▼▼▼

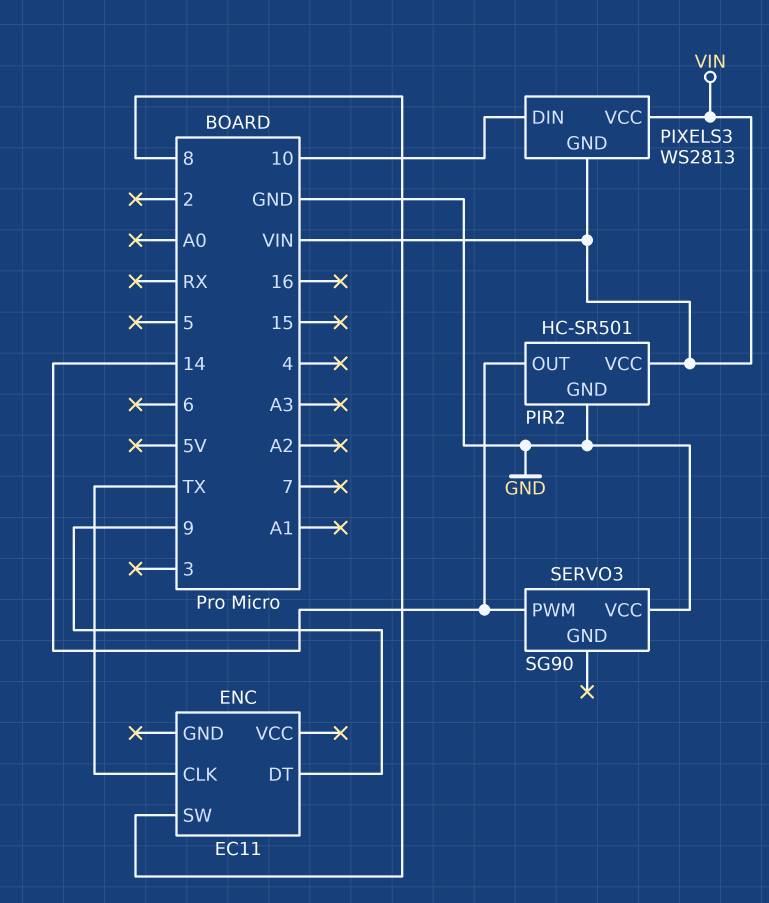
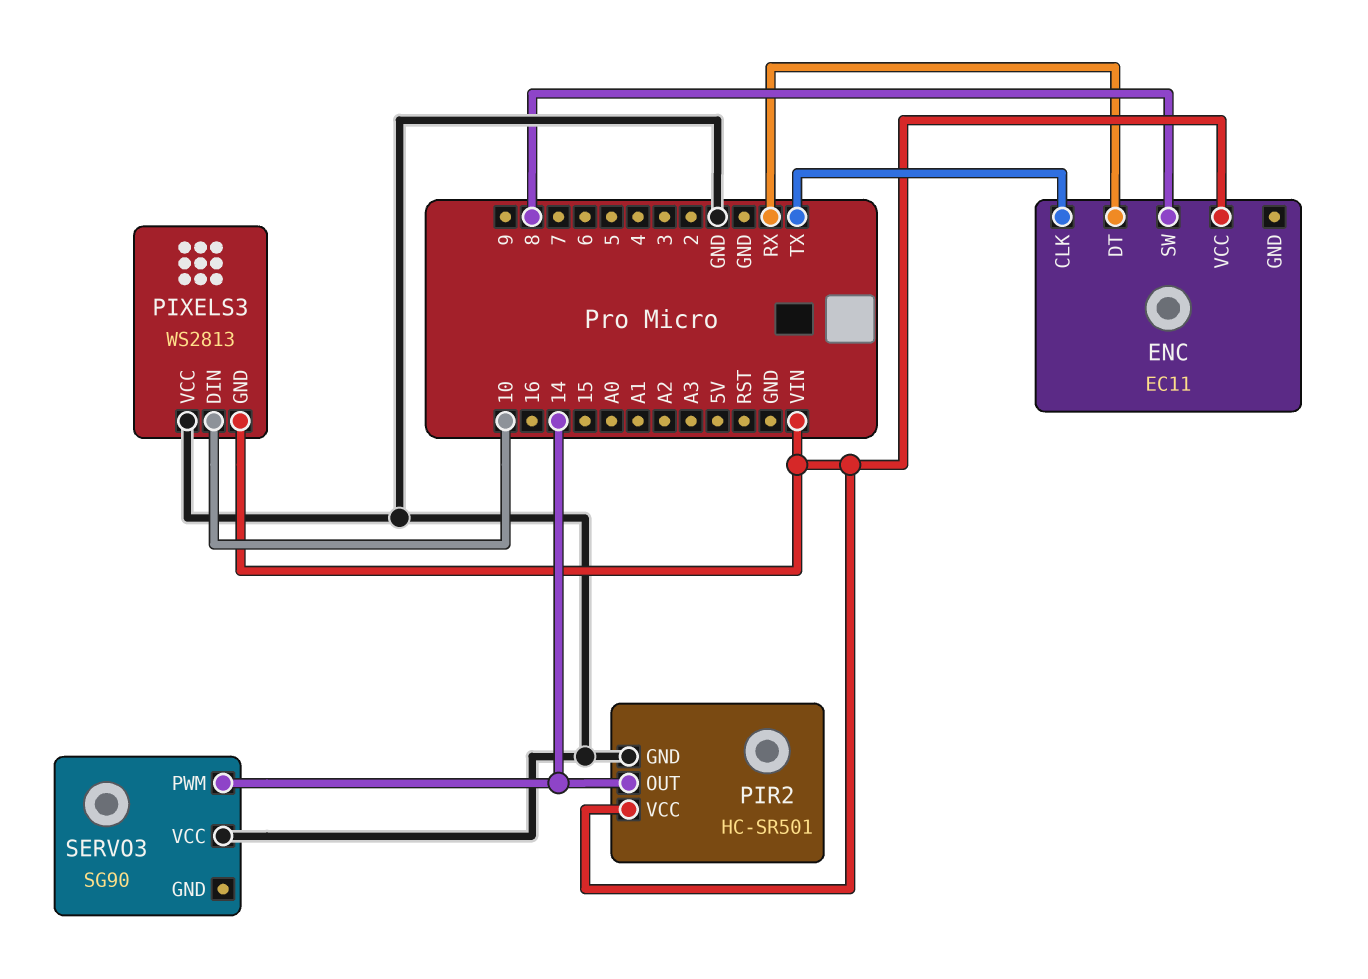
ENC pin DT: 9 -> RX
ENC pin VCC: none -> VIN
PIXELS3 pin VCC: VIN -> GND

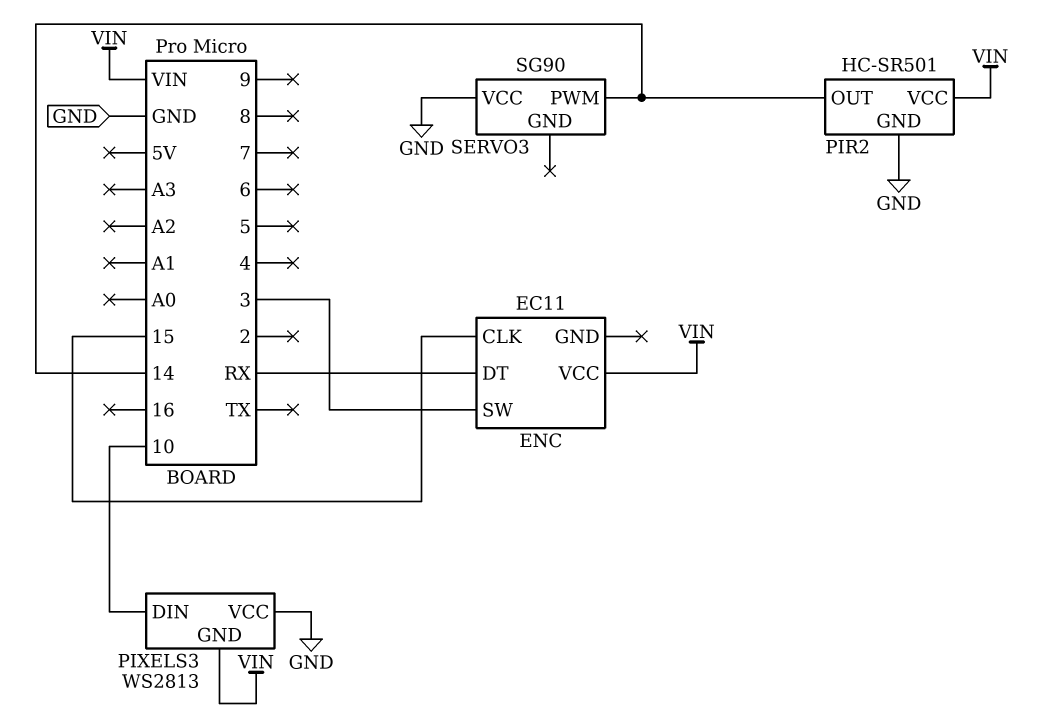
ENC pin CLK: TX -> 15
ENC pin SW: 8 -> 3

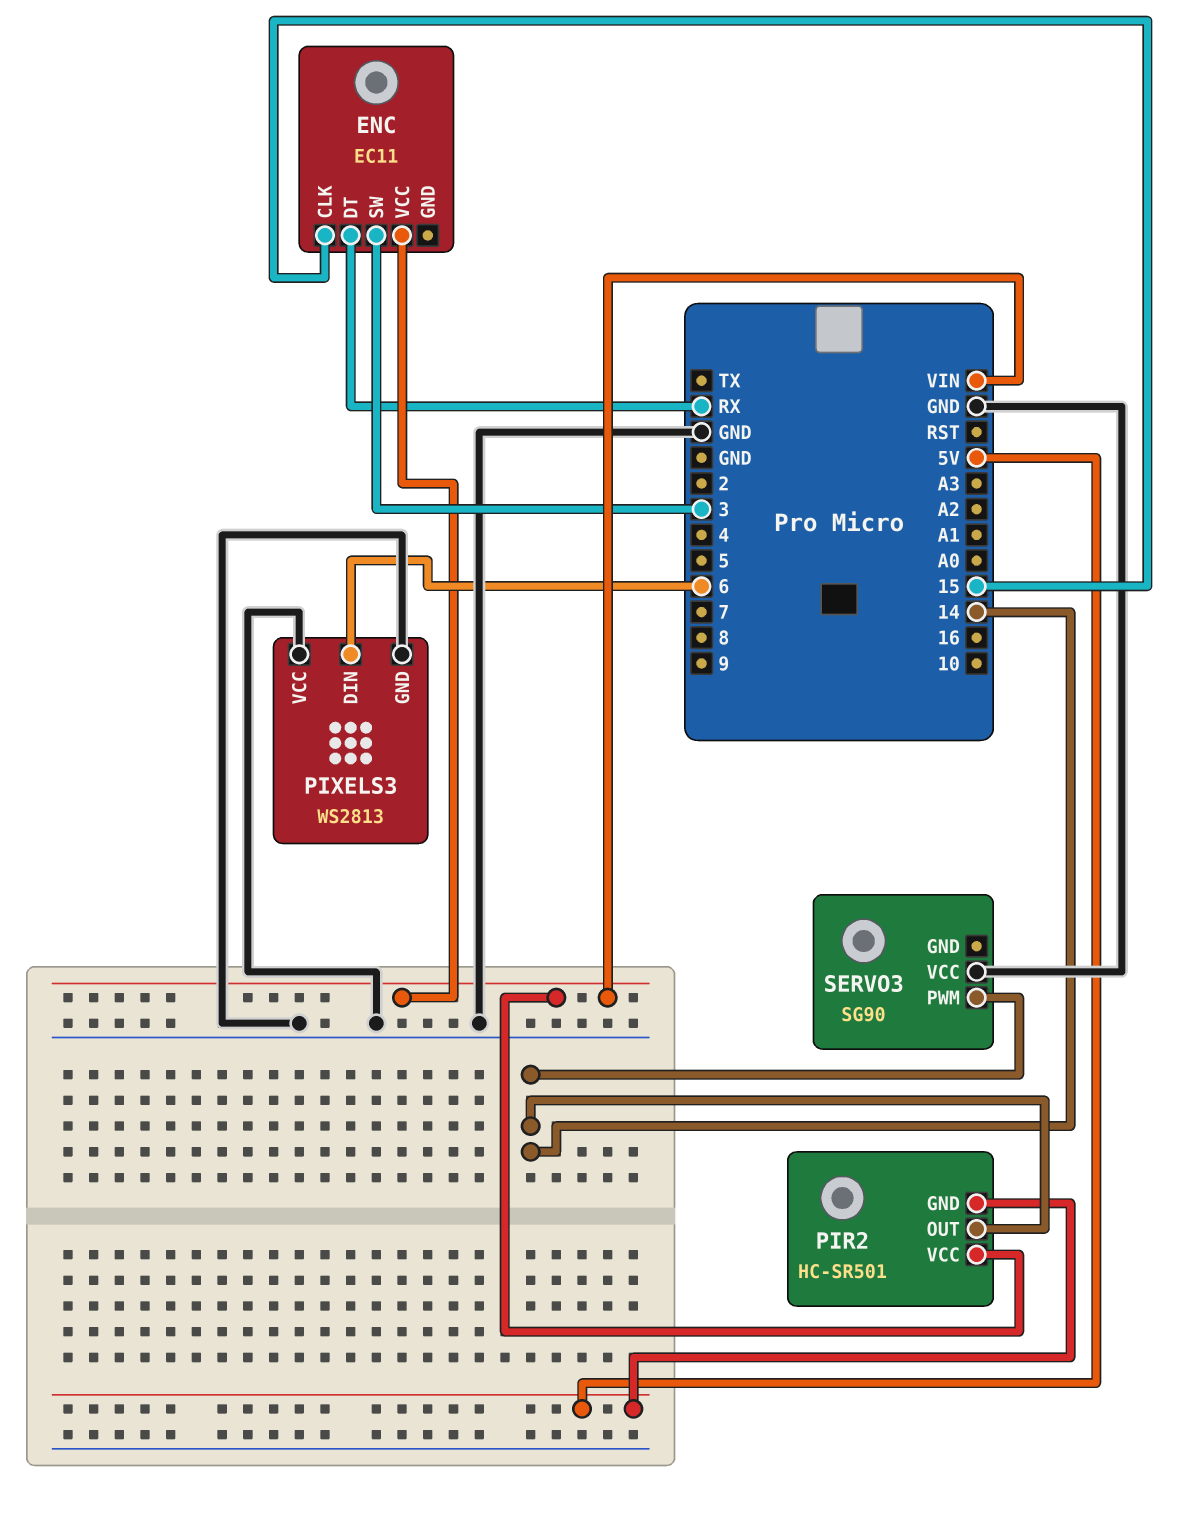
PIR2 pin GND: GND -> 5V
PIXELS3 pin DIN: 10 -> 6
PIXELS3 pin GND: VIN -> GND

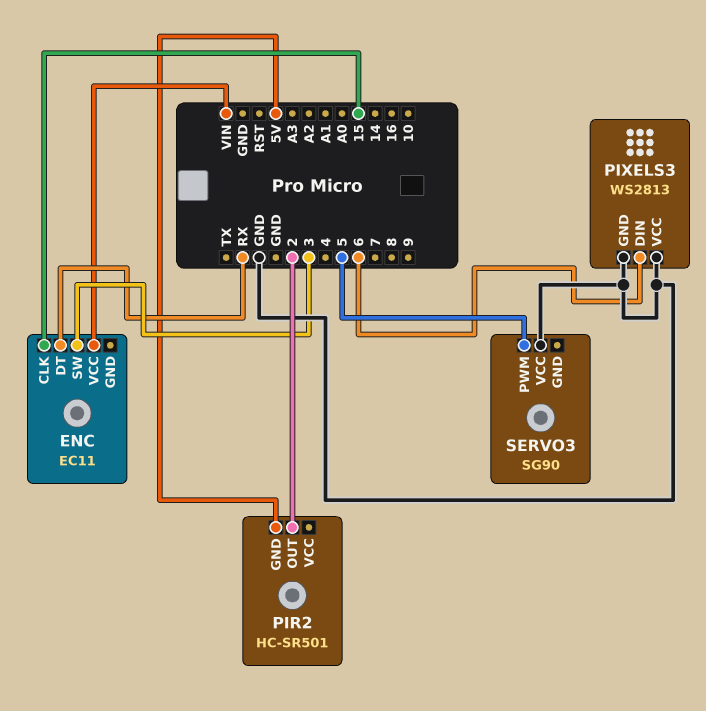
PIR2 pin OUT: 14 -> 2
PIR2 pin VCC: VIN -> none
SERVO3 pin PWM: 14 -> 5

▲▲▲

*YOUR TASK:*
Return word for word the lines from the beginning of the entries through the line that contains "PIR2 pin VCC: VIN -> none", both ends included, but no pictures.

*ANSWER TO THE PROBLEM:*
ENC pin DT: 9 -> RX
ENC pin VCC: none -> VIN
PIXELS3 pin VCC: VIN -> GND

ENC pin CLK: TX -> 15
ENC pin SW: 8 -> 3

PIR2 pin GND: GND -> 5V
PIXELS3 pin DIN: 10 -> 6
PIXELS3 pin GND: VIN -> GND

PIR2 pin OUT: 14 -> 2
PIR2 pin VCC: VIN -> none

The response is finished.